┌────────

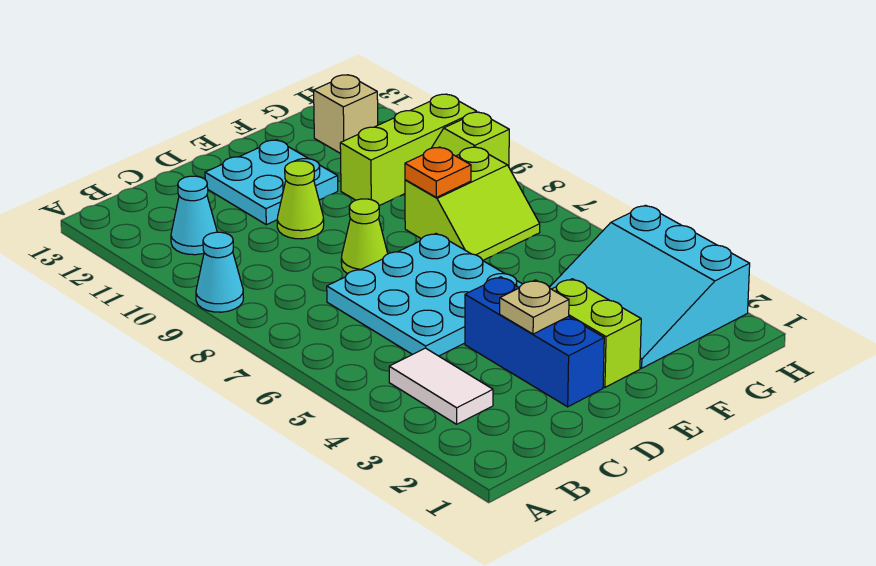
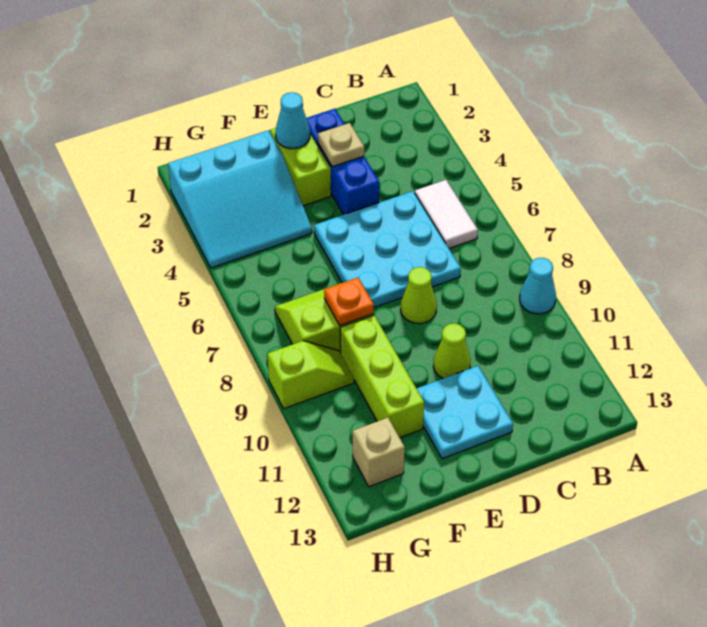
white tile B3:B4 level 1 -> white tile B5:B6 level 1
cyan cone B11 level 1 -> cyan cone E2 level 2
cyan slope F2:H4 level 1 top H -> cyan slope F2:H4 level 1 top 2
lime brick F10:H10 level 1 -> lime brick F9:F11 level 1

└────────

Return the data above unchanged. Pictures are not part of the copy.

white tile B3:B4 level 1 -> white tile B5:B6 level 1
cyan cone B11 level 1 -> cyan cone E2 level 2
cyan slope F2:H4 level 1 top H -> cyan slope F2:H4 level 1 top 2
lime brick F10:H10 level 1 -> lime brick F9:F11 level 1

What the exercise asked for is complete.